▸ Problem to solve: Find the line containing "cartera [blanco] (2nd" in the records below. Copy exactly that line and each one after it, ending at the line containing "- → gorra [rosa] (2nd from left)", and nothing more.

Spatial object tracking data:
»»
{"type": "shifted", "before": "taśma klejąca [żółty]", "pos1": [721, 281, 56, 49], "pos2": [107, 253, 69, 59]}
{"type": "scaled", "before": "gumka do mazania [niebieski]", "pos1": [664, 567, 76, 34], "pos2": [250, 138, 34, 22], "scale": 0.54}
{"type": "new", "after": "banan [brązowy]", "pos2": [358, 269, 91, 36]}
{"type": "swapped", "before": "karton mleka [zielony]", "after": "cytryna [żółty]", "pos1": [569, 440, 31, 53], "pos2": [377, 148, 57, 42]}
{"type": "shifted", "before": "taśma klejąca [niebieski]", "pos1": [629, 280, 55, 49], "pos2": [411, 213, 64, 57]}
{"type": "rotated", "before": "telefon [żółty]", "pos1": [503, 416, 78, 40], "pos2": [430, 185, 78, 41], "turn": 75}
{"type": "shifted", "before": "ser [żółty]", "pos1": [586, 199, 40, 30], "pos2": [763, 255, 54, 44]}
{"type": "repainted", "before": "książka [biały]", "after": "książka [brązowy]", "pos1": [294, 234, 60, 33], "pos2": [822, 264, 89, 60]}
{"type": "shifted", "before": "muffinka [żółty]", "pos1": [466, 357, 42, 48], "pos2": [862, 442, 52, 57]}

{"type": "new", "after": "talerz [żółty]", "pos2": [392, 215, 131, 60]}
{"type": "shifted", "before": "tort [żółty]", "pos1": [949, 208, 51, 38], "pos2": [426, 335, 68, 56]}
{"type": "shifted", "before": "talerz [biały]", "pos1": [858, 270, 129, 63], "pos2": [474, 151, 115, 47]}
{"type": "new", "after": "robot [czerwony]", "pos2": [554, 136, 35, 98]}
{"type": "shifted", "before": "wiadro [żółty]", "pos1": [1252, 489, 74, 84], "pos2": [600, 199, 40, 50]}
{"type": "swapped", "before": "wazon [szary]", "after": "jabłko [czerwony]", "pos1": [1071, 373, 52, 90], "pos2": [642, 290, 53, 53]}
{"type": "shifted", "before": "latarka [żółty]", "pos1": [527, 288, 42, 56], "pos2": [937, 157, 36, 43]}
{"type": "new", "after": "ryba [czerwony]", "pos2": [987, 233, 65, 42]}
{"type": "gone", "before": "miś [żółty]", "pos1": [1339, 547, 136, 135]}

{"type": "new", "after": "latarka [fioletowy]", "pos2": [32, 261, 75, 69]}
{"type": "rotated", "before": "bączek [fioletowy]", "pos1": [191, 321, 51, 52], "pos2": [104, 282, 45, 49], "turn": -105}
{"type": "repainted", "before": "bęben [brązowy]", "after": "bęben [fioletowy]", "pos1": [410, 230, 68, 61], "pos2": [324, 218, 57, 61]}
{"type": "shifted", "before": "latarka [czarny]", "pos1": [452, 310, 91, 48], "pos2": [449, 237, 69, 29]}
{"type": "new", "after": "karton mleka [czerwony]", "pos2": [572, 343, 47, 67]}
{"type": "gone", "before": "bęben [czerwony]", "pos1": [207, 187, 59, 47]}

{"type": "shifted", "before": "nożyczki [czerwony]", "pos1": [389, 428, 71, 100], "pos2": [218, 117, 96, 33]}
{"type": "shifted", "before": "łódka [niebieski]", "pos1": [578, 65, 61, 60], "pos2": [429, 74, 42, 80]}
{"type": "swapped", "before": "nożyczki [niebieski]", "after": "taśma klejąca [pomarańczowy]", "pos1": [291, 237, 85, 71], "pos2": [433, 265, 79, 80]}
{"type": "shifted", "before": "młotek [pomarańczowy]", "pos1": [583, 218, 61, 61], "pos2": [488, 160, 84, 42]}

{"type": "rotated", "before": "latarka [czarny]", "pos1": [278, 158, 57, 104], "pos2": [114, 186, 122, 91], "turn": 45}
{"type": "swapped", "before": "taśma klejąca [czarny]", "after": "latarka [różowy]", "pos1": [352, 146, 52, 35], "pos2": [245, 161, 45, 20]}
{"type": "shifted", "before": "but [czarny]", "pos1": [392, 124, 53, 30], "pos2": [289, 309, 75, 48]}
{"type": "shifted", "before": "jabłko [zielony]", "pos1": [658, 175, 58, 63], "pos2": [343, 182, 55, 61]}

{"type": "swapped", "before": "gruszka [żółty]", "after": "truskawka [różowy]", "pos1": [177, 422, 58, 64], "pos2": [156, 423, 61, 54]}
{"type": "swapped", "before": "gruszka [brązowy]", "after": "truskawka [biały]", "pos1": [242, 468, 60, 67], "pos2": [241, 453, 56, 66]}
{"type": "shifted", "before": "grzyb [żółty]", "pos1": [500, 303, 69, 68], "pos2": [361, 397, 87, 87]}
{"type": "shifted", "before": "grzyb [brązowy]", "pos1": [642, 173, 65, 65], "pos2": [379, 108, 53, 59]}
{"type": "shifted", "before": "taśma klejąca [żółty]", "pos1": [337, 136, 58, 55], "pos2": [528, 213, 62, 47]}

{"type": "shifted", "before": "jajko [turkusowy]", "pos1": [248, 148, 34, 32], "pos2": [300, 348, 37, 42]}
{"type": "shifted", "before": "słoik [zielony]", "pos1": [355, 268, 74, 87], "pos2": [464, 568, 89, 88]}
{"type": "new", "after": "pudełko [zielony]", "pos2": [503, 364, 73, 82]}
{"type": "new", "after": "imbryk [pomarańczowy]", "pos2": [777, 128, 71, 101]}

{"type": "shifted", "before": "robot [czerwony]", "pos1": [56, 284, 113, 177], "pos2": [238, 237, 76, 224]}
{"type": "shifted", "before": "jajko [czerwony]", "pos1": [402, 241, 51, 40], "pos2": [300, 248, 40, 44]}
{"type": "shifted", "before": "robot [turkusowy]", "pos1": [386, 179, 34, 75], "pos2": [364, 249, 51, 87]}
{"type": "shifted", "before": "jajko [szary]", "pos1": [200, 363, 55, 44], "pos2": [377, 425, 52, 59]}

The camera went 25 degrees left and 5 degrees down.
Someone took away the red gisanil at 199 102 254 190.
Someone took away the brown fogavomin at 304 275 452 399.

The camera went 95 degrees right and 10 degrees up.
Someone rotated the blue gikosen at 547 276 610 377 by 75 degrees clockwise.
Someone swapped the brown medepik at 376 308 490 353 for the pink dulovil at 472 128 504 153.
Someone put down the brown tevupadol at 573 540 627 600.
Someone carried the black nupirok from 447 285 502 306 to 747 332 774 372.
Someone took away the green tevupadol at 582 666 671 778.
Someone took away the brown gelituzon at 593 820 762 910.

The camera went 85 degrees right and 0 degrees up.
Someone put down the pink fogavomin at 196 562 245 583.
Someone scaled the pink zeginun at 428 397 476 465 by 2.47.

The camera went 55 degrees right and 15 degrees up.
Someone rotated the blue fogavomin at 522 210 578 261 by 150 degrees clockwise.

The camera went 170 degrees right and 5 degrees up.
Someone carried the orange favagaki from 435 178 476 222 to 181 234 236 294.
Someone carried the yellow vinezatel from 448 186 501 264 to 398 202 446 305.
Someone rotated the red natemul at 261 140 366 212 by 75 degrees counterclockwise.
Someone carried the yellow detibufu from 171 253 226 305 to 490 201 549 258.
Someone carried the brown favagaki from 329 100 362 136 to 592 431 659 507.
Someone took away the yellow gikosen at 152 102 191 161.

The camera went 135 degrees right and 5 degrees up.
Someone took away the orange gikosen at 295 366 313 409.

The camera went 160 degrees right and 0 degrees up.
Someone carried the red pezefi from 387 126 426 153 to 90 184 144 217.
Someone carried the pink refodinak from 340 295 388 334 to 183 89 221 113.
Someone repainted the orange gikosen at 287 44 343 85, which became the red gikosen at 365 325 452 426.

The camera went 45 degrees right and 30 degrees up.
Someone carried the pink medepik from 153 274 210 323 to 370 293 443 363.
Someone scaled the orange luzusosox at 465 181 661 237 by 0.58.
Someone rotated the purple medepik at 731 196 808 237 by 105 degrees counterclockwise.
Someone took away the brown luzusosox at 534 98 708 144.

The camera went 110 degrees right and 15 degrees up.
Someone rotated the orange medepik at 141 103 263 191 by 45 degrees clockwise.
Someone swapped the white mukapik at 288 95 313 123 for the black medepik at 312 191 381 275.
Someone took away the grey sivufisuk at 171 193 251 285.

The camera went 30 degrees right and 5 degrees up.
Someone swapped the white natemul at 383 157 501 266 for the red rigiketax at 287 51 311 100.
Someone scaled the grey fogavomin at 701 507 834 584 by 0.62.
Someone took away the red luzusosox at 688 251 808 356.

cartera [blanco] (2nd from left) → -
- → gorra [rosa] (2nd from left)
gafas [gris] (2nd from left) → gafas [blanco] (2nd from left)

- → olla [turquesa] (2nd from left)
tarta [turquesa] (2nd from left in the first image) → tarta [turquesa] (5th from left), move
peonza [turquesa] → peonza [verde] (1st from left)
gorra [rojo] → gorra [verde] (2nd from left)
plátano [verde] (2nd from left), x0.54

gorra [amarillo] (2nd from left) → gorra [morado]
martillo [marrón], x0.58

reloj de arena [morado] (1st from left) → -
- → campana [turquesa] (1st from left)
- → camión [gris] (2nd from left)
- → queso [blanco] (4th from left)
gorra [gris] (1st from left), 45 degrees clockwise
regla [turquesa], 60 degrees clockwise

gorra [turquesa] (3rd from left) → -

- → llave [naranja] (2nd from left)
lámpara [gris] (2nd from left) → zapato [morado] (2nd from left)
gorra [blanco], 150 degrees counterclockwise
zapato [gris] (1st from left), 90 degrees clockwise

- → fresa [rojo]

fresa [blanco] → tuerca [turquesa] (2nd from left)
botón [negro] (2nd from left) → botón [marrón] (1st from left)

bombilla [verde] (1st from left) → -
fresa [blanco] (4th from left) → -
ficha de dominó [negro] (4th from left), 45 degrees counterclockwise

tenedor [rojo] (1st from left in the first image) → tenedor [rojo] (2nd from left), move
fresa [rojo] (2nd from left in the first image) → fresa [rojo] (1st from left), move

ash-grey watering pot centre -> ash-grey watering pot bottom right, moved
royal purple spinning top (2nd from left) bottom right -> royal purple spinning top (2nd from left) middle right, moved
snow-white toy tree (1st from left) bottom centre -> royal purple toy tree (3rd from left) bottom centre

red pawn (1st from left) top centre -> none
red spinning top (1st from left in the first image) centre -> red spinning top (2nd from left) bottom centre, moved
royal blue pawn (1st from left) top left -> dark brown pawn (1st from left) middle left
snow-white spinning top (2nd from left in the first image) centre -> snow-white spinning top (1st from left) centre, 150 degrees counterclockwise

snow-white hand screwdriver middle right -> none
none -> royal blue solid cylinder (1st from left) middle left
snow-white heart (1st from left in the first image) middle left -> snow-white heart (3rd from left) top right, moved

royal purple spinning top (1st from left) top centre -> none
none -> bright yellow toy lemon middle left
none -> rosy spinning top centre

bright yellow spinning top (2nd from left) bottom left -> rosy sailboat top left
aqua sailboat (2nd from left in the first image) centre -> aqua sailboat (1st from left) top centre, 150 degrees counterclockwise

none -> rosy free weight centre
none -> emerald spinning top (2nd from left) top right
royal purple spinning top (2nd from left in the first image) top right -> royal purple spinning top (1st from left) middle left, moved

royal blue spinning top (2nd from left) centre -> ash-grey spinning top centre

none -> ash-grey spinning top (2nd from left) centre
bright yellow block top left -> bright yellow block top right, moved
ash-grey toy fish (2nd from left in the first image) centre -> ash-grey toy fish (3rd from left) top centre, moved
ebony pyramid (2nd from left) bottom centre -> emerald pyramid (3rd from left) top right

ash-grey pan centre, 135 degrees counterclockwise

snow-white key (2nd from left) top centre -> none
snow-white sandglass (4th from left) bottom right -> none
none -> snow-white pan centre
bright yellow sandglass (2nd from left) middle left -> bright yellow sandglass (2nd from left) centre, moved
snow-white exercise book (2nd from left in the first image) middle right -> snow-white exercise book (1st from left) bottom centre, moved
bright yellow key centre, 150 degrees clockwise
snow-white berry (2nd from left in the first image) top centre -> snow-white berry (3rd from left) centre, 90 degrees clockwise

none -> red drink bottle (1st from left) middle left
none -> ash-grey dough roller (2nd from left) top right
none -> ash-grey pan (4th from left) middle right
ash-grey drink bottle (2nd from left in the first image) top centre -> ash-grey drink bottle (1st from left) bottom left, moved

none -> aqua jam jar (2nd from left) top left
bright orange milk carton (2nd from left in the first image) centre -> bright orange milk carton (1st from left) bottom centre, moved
««
▸ Task response:
cartera [blanco] (2nd from left) → -
- → gorra [rosa] (2nd from left)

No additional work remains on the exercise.